**Task**
Pull each line holding the word "degrees" from the data.

**Source material**
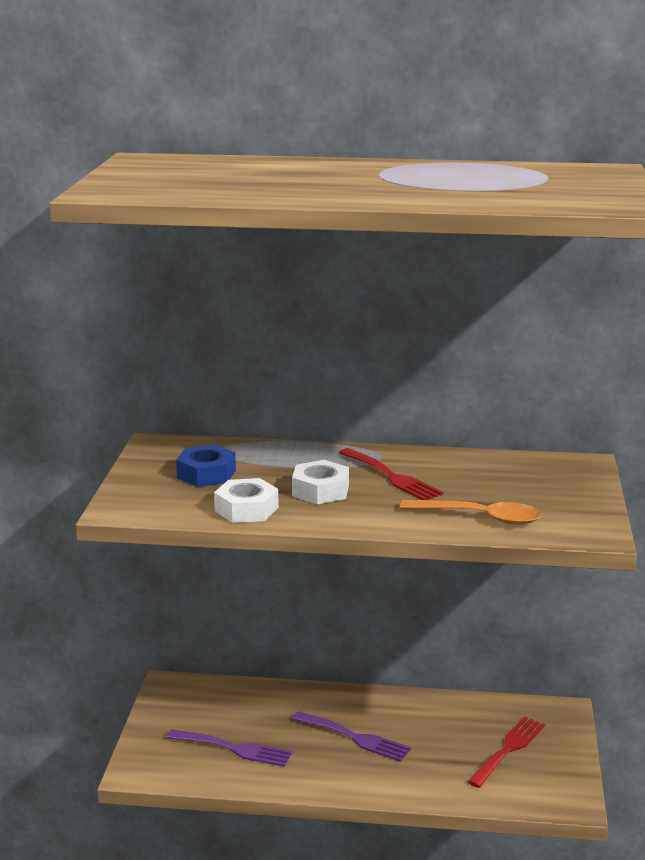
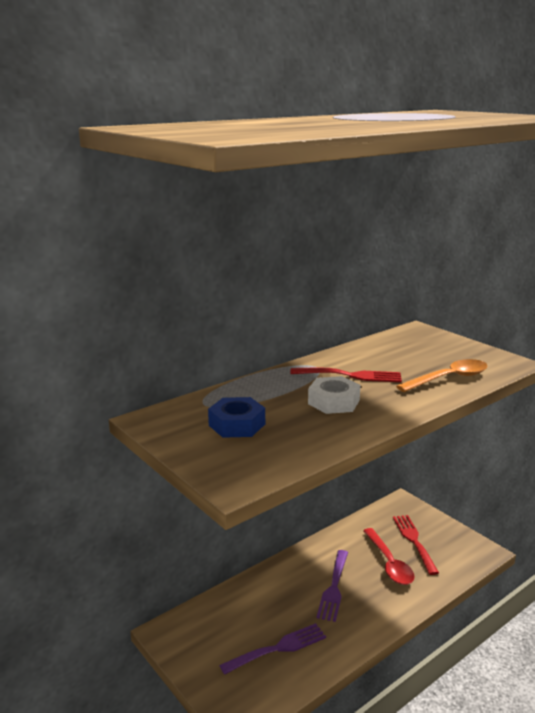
camera: 45 degrees left, 0 degrees up
white nut [214,478,279,523] -> none
purple fork [292,711,411,762] -> purple fork turned 120 degrees clockwise [316,550,348,622]
none -> red spoon [363,528,415,585]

**Task result**
camera: 45 degrees left, 0 degrees up
purple fork [292,711,411,762] -> purple fork turned 120 degrees clockwise [316,550,348,622]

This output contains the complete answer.